--- Your task ---
Below are lines of data; restate word for word those running from the line containing "green brick C5:E5" to the line containing "pink tile I7 level 2 -> none", inclusive, and no others.

--- Exercise data ---
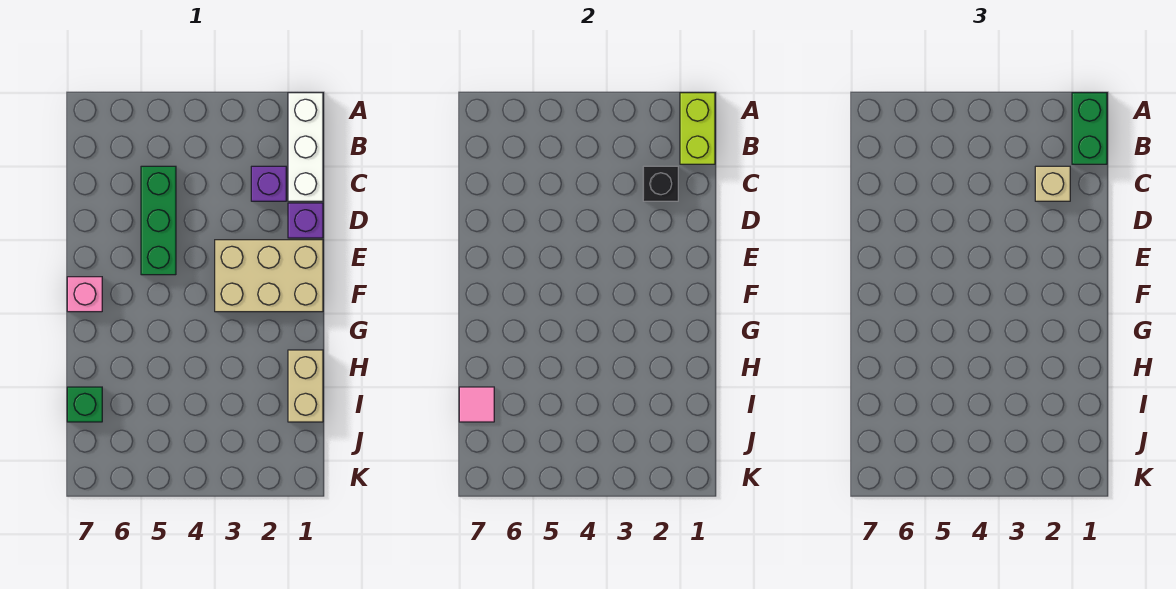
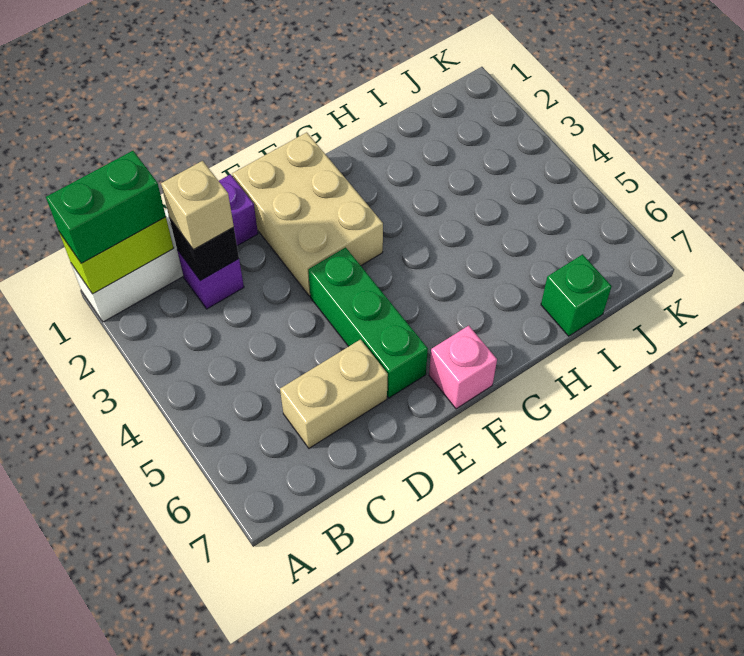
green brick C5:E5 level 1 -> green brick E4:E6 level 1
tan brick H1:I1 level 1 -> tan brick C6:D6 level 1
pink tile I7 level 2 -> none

--

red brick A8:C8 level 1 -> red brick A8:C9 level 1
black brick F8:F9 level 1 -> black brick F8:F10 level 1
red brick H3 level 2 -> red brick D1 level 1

--- Response for this exercise ---
green brick C5:E5 level 1 -> green brick E4:E6 level 1
tan brick H1:I1 level 1 -> tan brick C6:D6 level 1
pink tile I7 level 2 -> none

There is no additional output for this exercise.